AIM OF THE EXERCISE: Return every line below that contains the word "track", copying each one in full.

DATA EXTRACT:
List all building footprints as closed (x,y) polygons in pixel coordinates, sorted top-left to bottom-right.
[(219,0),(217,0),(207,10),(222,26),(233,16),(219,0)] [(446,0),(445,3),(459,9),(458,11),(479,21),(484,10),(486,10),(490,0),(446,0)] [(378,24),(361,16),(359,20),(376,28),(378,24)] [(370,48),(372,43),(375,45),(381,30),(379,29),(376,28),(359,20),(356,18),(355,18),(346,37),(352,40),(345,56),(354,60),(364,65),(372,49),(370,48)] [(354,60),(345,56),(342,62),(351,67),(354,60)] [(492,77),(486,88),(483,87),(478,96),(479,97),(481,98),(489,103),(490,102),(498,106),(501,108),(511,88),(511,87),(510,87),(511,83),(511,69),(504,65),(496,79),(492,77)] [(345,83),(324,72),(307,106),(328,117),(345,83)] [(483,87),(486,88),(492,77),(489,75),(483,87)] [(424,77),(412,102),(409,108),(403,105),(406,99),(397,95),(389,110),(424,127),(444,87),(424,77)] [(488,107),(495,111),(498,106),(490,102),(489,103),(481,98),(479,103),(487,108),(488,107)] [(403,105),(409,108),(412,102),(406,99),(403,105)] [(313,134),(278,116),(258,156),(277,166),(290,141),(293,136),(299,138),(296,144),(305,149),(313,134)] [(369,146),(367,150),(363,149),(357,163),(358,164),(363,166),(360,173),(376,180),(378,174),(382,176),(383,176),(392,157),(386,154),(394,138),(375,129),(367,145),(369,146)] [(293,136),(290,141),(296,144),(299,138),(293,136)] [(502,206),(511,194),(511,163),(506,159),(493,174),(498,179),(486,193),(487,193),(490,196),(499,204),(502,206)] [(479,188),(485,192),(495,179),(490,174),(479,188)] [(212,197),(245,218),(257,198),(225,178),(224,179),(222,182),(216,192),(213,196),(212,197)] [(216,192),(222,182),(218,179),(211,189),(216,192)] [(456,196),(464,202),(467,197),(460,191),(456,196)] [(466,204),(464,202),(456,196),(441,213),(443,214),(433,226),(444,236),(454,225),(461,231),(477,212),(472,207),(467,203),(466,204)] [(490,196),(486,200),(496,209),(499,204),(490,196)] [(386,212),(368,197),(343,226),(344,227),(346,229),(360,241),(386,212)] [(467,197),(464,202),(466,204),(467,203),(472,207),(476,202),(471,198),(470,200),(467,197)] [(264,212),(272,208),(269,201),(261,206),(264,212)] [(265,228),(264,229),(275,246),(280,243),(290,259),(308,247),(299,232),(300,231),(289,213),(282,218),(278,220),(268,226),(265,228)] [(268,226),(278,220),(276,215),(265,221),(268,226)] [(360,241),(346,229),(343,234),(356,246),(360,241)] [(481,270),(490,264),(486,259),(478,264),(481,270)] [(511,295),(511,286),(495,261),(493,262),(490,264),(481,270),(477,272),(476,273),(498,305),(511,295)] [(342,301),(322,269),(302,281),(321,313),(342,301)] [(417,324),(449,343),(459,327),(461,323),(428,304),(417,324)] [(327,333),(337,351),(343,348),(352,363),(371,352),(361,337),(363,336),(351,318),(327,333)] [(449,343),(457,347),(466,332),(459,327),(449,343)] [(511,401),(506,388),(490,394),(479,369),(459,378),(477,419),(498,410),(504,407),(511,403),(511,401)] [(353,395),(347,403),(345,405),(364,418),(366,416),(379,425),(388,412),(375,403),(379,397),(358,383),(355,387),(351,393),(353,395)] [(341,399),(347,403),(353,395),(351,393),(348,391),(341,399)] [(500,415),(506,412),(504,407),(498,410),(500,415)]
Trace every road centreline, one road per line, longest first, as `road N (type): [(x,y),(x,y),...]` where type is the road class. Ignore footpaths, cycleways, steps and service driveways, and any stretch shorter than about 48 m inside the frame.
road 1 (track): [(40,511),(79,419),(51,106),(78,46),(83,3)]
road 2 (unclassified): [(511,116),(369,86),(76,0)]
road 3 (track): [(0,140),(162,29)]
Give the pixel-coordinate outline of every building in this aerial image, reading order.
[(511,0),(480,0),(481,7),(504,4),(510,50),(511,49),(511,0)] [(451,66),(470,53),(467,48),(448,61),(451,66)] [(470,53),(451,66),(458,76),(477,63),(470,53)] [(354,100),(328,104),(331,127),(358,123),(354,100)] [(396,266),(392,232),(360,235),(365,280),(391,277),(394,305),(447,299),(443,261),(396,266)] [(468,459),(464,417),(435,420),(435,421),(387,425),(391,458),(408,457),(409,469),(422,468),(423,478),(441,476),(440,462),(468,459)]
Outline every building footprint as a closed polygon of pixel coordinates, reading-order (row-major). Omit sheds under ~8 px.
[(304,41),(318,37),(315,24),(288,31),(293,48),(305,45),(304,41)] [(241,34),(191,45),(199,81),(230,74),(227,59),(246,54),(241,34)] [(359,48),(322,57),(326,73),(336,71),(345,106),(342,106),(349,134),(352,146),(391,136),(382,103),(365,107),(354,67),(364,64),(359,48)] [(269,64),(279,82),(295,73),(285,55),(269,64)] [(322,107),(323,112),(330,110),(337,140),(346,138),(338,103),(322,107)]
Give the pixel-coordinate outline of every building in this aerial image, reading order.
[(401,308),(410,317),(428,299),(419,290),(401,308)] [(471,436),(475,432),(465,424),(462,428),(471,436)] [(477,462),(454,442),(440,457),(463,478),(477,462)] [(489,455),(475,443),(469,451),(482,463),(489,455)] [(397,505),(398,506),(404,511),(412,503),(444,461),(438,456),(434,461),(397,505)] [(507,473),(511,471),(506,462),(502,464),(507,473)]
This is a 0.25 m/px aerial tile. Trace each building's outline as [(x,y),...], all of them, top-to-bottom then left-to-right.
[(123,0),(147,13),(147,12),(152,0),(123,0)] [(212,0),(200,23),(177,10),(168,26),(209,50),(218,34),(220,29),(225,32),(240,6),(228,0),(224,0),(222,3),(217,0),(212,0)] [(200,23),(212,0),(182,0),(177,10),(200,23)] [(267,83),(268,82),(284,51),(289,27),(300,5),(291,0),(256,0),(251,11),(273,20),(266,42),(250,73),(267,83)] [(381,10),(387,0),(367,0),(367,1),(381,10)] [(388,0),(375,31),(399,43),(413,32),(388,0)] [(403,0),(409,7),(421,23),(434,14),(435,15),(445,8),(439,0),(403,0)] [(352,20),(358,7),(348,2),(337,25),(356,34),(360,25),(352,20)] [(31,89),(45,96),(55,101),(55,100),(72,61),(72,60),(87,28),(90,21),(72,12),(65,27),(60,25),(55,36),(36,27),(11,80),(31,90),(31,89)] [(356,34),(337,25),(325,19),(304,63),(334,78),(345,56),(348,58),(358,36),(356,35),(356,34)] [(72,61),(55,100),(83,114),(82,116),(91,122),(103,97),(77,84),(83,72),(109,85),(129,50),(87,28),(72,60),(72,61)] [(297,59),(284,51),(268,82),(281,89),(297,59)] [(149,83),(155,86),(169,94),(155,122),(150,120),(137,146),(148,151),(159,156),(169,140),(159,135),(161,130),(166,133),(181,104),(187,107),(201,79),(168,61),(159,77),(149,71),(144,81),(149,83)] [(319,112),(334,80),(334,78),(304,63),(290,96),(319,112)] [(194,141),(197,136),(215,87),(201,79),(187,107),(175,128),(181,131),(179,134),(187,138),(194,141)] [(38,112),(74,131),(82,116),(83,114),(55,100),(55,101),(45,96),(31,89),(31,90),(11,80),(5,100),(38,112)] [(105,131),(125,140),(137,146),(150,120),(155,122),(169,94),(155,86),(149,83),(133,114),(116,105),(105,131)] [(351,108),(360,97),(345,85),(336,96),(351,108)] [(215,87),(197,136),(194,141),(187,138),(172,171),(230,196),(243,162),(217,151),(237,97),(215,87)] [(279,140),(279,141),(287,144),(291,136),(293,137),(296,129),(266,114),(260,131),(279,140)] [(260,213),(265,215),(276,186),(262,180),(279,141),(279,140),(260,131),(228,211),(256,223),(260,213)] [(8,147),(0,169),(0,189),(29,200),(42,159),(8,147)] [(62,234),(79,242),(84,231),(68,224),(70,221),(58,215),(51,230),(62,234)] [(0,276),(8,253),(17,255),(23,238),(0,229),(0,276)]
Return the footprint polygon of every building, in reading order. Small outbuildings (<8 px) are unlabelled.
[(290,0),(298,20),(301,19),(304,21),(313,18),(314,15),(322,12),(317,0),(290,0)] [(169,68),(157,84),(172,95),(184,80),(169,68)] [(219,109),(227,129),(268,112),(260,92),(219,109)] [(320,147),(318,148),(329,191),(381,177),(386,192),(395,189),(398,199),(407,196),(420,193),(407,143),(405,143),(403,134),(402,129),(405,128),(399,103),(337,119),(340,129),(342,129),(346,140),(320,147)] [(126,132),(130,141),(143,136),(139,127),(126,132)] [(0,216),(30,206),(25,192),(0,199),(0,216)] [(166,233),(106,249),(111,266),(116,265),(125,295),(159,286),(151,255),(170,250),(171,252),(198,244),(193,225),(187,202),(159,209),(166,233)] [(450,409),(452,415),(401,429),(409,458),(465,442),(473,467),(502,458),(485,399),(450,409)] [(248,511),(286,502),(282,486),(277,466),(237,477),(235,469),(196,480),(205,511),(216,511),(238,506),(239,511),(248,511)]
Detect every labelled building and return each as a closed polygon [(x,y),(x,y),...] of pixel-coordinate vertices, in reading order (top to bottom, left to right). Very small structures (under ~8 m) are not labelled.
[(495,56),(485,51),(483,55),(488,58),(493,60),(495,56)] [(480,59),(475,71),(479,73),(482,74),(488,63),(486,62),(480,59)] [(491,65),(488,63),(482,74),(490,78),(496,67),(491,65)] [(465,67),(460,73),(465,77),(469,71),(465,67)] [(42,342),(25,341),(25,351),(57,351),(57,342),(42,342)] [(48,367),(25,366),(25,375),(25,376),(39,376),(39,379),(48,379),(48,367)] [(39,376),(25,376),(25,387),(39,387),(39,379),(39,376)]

ANSWER TO THE EXERCISE:
road 1 (track): [(40,511),(79,419),(51,106),(78,46),(83,3)]
road 3 (track): [(0,140),(162,29)]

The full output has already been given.